- **The problem**
The entries below are to be reproduced in full, exactly as written.

<<<<

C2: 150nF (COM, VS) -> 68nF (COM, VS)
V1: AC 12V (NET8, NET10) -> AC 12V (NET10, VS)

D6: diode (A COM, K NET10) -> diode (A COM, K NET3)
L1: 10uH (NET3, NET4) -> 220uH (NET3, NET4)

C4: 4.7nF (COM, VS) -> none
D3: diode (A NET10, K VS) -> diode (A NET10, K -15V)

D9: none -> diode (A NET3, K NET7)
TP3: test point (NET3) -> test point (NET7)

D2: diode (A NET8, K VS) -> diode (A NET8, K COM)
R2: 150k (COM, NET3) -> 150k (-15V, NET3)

>>>>

- **Answer box**
C2: 150nF (COM, VS) -> 68nF (COM, VS)
V1: AC 12V (NET8, NET10) -> AC 12V (NET10, VS)

D6: diode (A COM, K NET10) -> diode (A COM, K NET3)
L1: 10uH (NET3, NET4) -> 220uH (NET3, NET4)

C4: 4.7nF (COM, VS) -> none
D3: diode (A NET10, K VS) -> diode (A NET10, K -15V)

D9: none -> diode (A NET3, K NET7)
TP3: test point (NET3) -> test point (NET7)

D2: diode (A NET8, K VS) -> diode (A NET8, K COM)
R2: 150k (COM, NET3) -> 150k (-15V, NET3)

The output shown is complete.